Dataset extract

◇ ◇ ◇ ◇

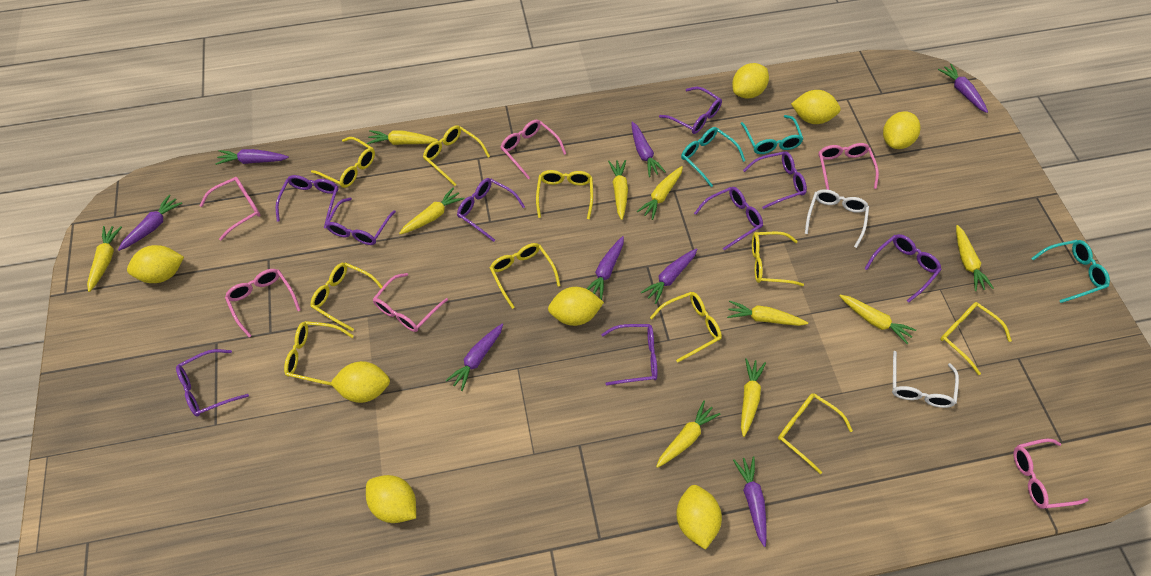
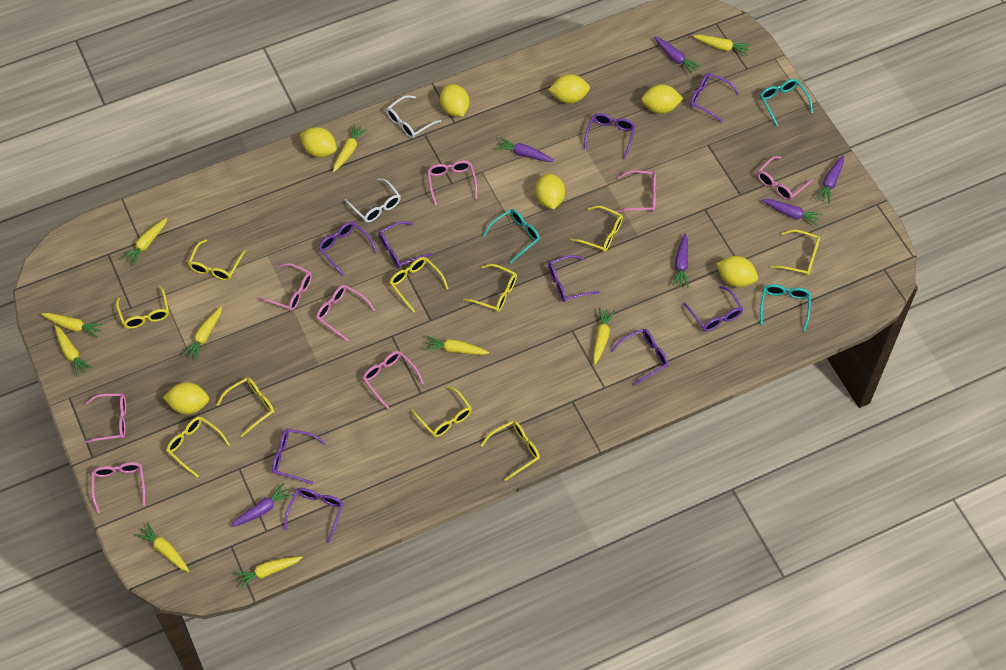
pink glasses: 6 -> 8
purple carrot: 8 -> 6
yellow lemon: 8 -> 7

◇ ◇ ◇ ◇

What to produce
Please retype the material above exactly, and omit its images.

Completed exercise
pink glasses: 6 -> 8
purple carrot: 8 -> 6
yellow lemon: 8 -> 7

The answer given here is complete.